=== PROBLEM ===
What is needed here is an exact printout of the data, with no pictures included.

[Saved data entries]
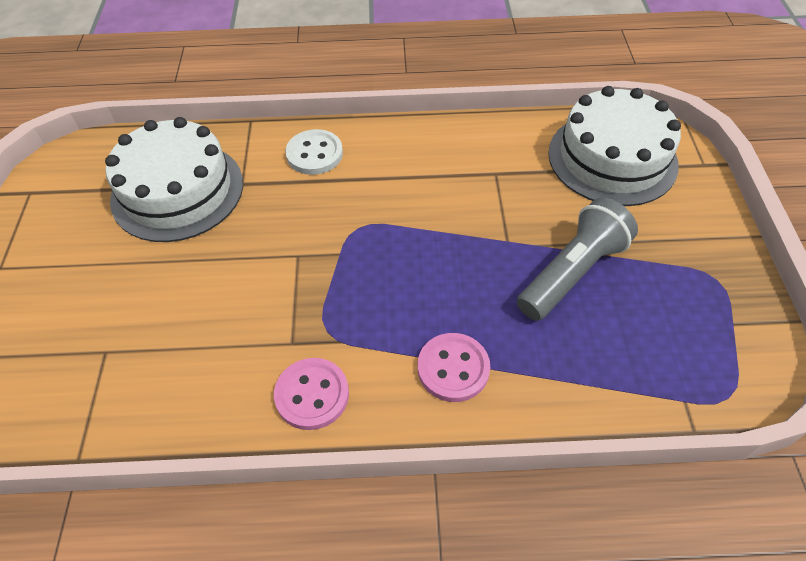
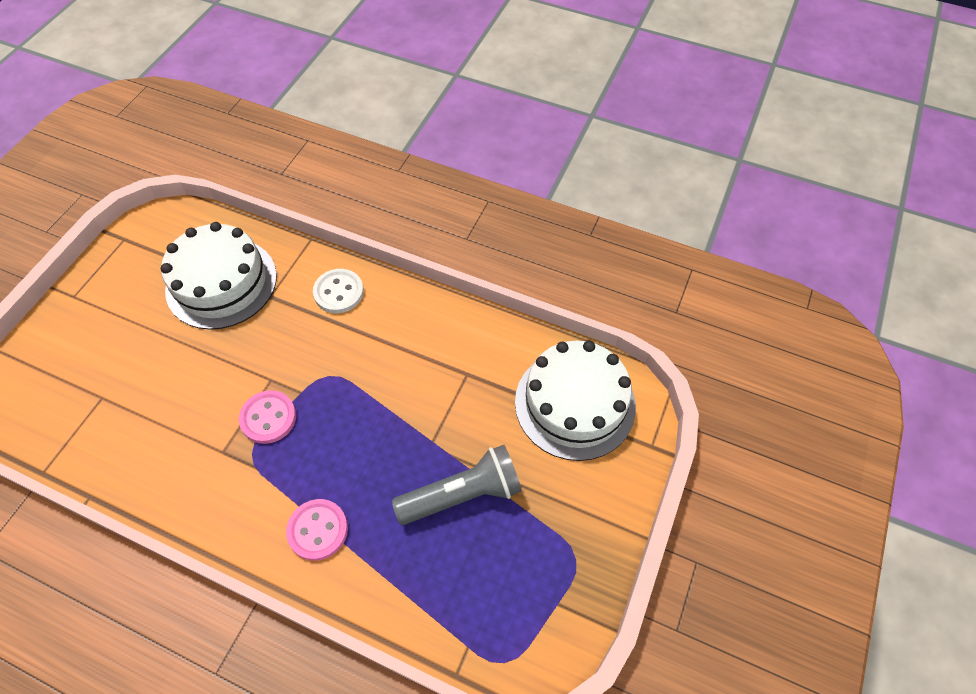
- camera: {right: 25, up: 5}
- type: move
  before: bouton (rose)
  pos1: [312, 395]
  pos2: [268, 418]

=== SOLUTION FOR THIS TASK ===
- camera: {right: 25, up: 5}
- type: move
  before: bouton (rose)
  pos1: [312, 395]
  pos2: [268, 418]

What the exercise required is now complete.